Segment Start: MATERIALS PROVIDED

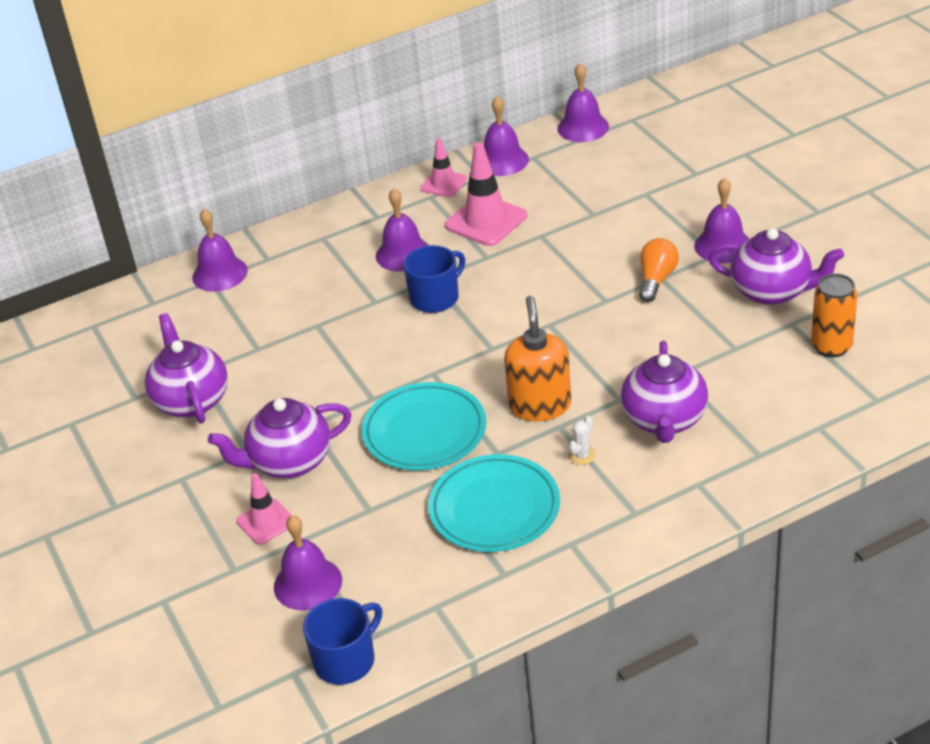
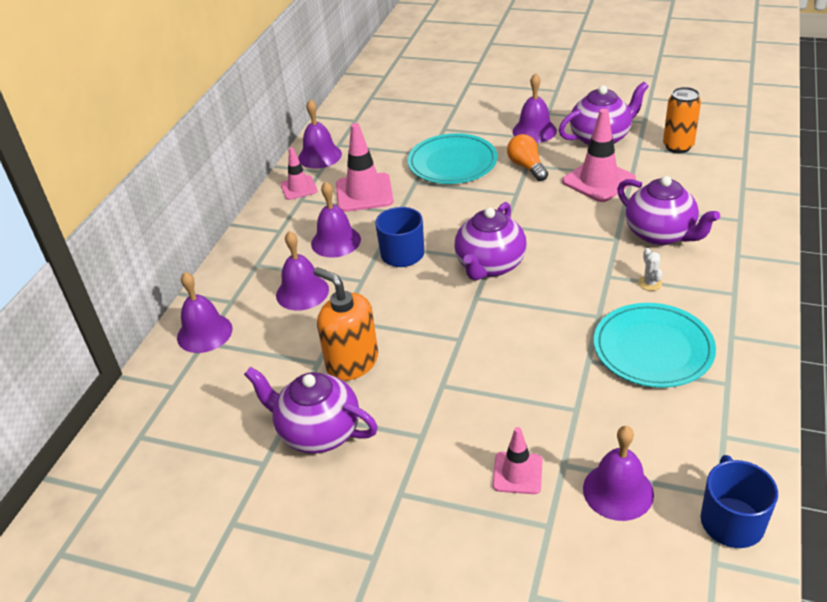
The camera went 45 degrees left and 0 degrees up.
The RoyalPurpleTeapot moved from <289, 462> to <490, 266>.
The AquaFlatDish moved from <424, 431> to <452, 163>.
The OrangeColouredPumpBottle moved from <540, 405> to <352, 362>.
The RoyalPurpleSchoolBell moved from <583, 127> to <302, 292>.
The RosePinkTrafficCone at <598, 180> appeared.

Segment End: MATERIALS PROVIDED

**TASK STATEMENT:** The reply must be a number and nothing more: the count of lines above that contain the word "from".

**TASK SOLUTION:** 4